### DIRECTIONS FOR THIS TASK
Output every line of the listing as it stands.
- Opening Delimiter -
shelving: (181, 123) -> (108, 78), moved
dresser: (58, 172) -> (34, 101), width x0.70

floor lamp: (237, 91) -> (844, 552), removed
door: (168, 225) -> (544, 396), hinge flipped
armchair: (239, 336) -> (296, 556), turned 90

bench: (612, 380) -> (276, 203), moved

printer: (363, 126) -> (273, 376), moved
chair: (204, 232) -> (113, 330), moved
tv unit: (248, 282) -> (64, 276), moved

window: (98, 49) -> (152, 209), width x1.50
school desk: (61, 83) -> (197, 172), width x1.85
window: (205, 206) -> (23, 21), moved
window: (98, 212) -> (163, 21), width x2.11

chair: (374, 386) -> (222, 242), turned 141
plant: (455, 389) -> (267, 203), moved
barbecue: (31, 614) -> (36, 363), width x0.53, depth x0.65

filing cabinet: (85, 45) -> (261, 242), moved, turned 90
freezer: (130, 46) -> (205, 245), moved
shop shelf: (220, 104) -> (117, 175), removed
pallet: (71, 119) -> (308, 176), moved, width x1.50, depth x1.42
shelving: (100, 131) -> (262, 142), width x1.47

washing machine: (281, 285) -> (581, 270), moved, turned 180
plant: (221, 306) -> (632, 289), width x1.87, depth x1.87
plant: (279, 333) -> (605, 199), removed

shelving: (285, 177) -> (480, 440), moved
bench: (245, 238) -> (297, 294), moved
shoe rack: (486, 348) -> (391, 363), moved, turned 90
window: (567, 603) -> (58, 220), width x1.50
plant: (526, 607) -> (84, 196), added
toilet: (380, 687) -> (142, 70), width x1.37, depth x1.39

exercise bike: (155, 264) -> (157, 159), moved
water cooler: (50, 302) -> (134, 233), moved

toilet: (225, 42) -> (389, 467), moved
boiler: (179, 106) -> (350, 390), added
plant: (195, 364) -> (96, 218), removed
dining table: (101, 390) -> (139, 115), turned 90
- Closing Delimiter -
### SOLUTION TO THIS PROBLEM
shelving: (181, 123) -> (108, 78), moved
dresser: (58, 172) -> (34, 101), width x0.70

floor lamp: (237, 91) -> (844, 552), removed
door: (168, 225) -> (544, 396), hinge flipped
armchair: (239, 336) -> (296, 556), turned 90

bench: (612, 380) -> (276, 203), moved

printer: (363, 126) -> (273, 376), moved
chair: (204, 232) -> (113, 330), moved
tv unit: (248, 282) -> (64, 276), moved

window: (98, 49) -> (152, 209), width x1.50
school desk: (61, 83) -> (197, 172), width x1.85
window: (205, 206) -> (23, 21), moved
window: (98, 212) -> (163, 21), width x2.11

chair: (374, 386) -> (222, 242), turned 141
plant: (455, 389) -> (267, 203), moved
barbecue: (31, 614) -> (36, 363), width x0.53, depth x0.65

filing cabinet: (85, 45) -> (261, 242), moved, turned 90
freezer: (130, 46) -> (205, 245), moved
shop shelf: (220, 104) -> (117, 175), removed
pallet: (71, 119) -> (308, 176), moved, width x1.50, depth x1.42
shelving: (100, 131) -> (262, 142), width x1.47

washing machine: (281, 285) -> (581, 270), moved, turned 180
plant: (221, 306) -> (632, 289), width x1.87, depth x1.87
plant: (279, 333) -> (605, 199), removed

shelving: (285, 177) -> (480, 440), moved
bench: (245, 238) -> (297, 294), moved
shoe rack: (486, 348) -> (391, 363), moved, turned 90
window: (567, 603) -> (58, 220), width x1.50
plant: (526, 607) -> (84, 196), added
toilet: (380, 687) -> (142, 70), width x1.37, depth x1.39

exercise bike: (155, 264) -> (157, 159), moved
water cooler: (50, 302) -> (134, 233), moved

toilet: (225, 42) -> (389, 467), moved
boiler: (179, 106) -> (350, 390), added
plant: (195, 364) -> (96, 218), removed
dining table: (101, 390) -> (139, 115), turned 90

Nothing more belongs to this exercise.